**SOURCE MATERIAL:**
───

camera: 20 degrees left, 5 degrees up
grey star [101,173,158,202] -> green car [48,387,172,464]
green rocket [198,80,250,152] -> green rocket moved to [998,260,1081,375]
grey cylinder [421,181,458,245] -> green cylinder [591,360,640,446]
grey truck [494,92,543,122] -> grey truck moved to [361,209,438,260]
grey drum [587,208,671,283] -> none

───

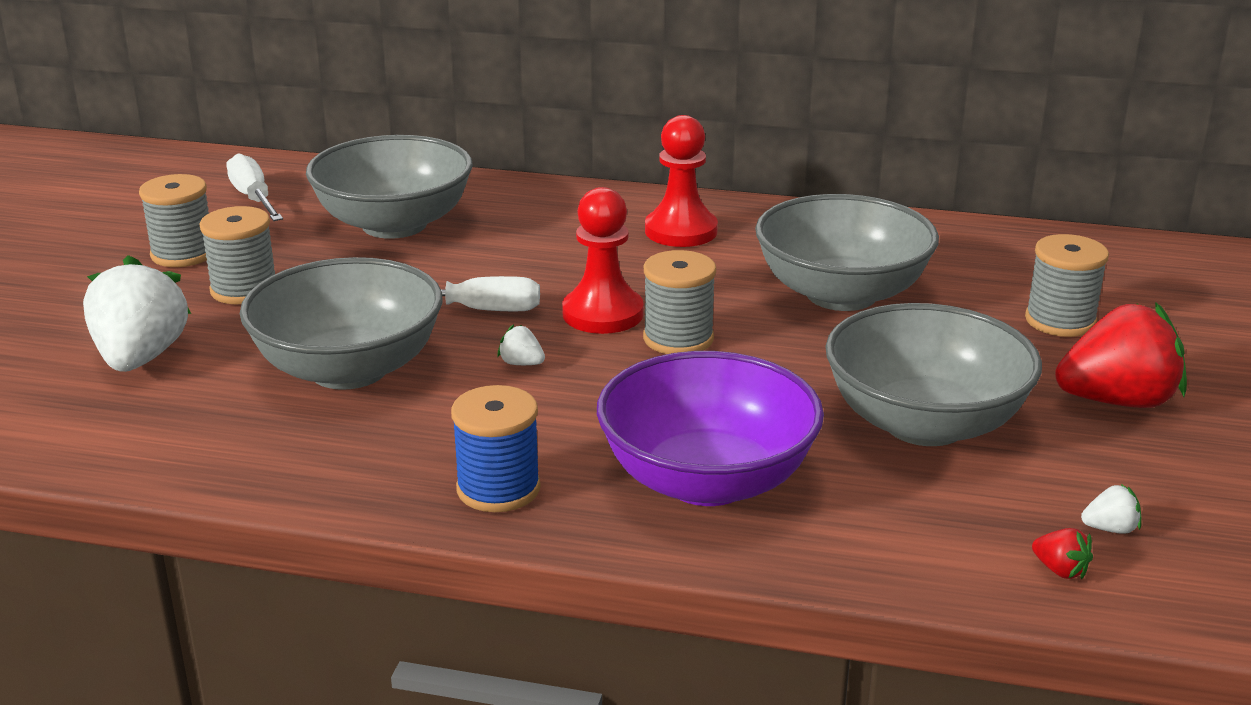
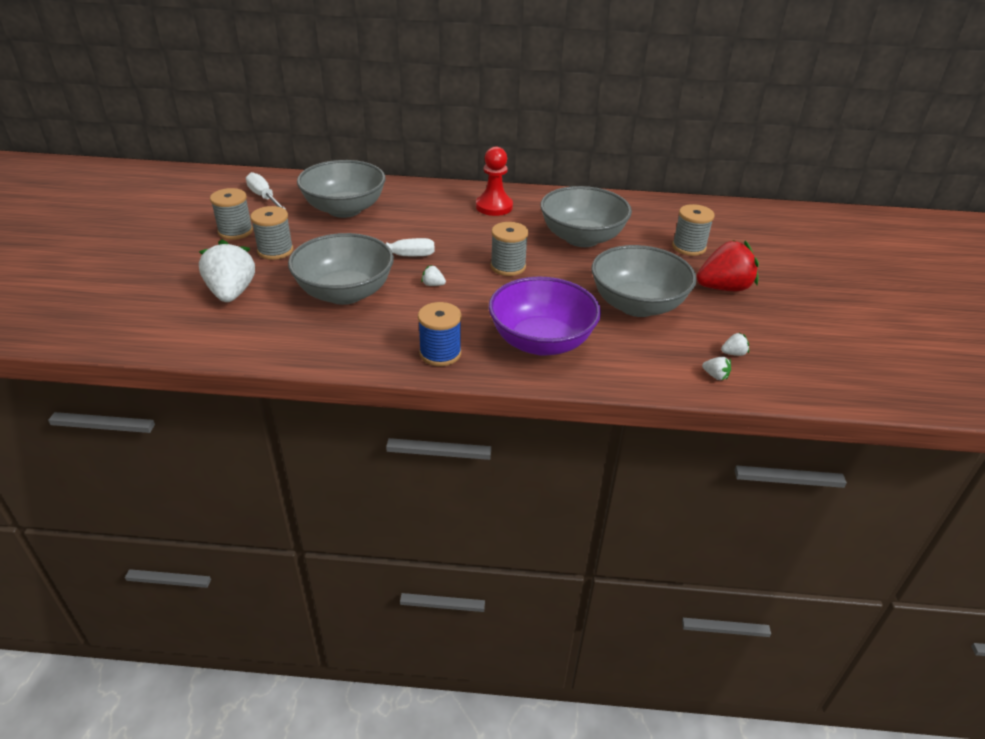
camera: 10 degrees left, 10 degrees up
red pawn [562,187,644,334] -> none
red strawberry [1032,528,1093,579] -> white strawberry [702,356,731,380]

───

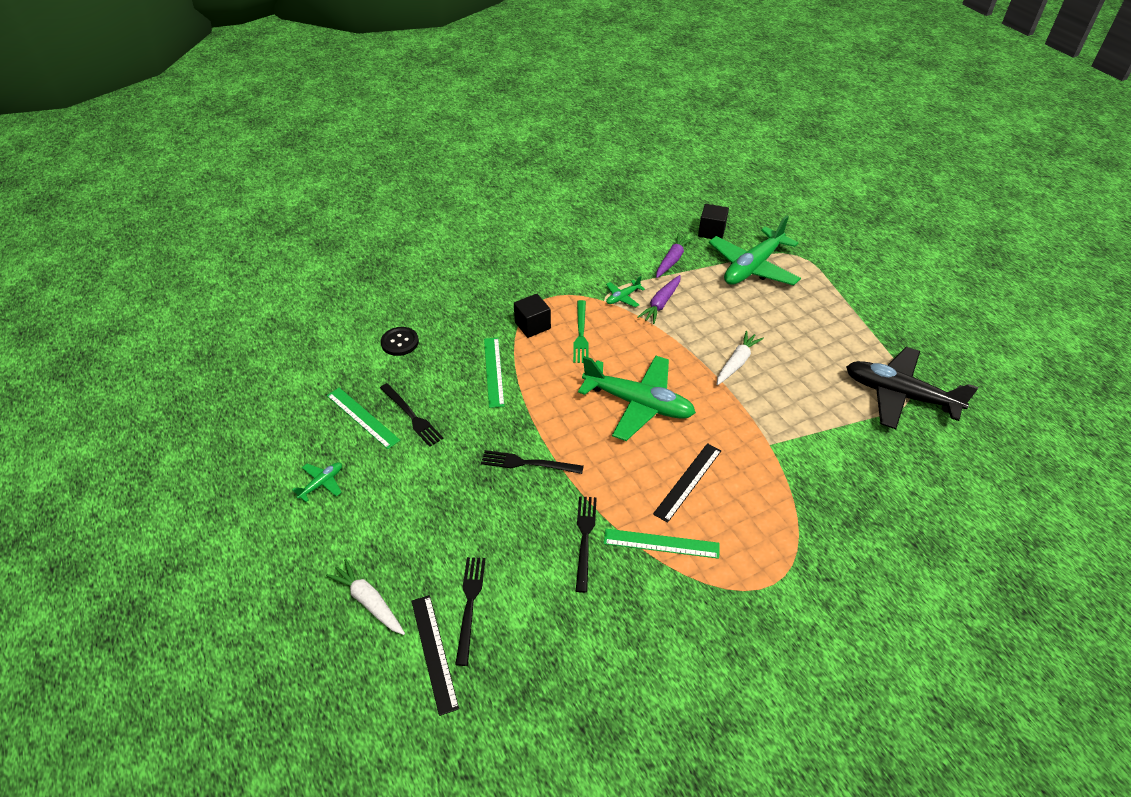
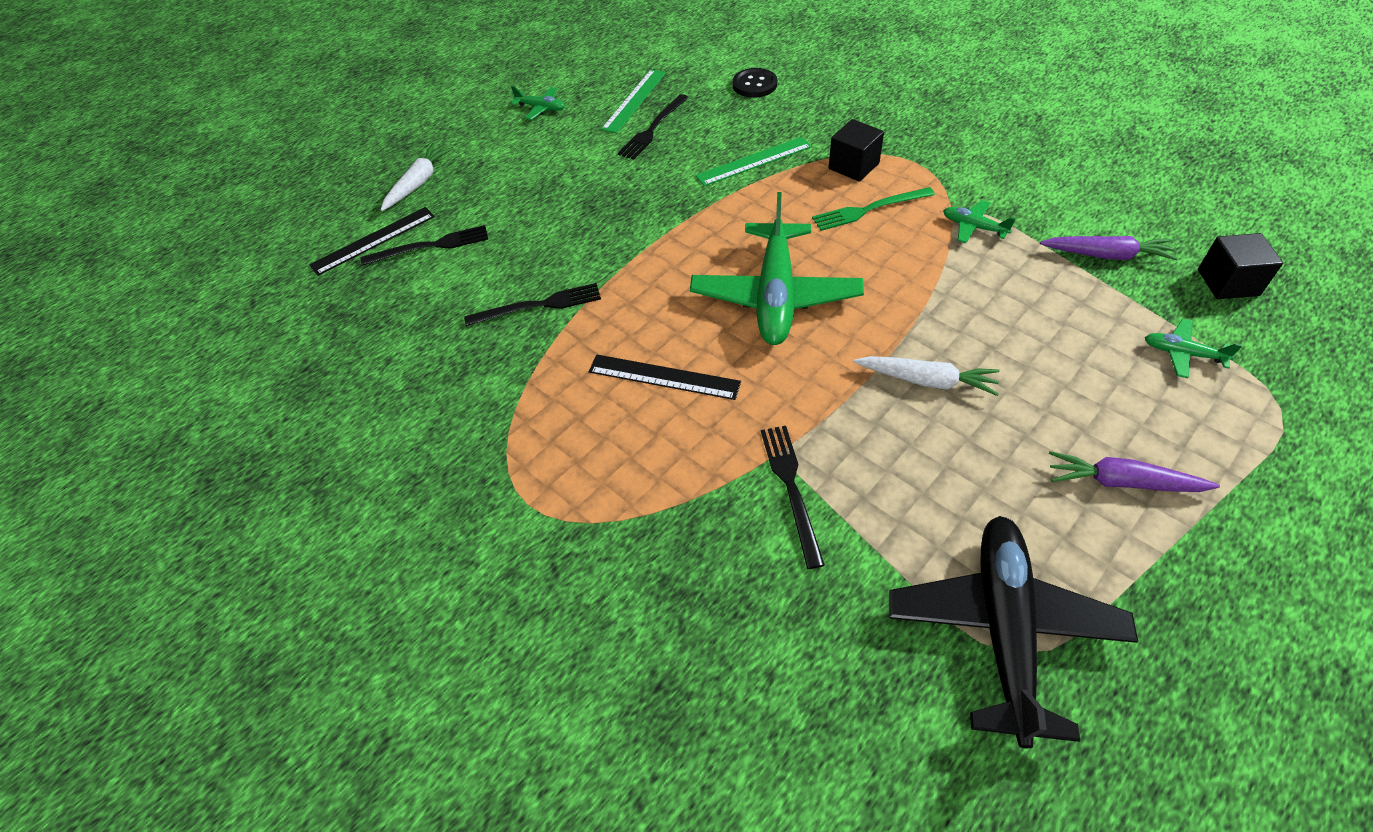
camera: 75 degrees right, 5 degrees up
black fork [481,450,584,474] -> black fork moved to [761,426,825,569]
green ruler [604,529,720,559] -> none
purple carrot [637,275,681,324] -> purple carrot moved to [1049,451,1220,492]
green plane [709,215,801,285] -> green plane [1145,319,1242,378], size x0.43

───

**TASK GOAL:** The answer is the run of lines above from the line containing "camera: 20 degrees left, 5 degrees up" through the line containing "grey drum [587,208,671,283] -> none", copied exactly and alone.

**TASK OUTPUT:**
camera: 20 degrees left, 5 degrees up
grey star [101,173,158,202] -> green car [48,387,172,464]
green rocket [198,80,250,152] -> green rocket moved to [998,260,1081,375]
grey cylinder [421,181,458,245] -> green cylinder [591,360,640,446]
grey truck [494,92,543,122] -> grey truck moved to [361,209,438,260]
grey drum [587,208,671,283] -> none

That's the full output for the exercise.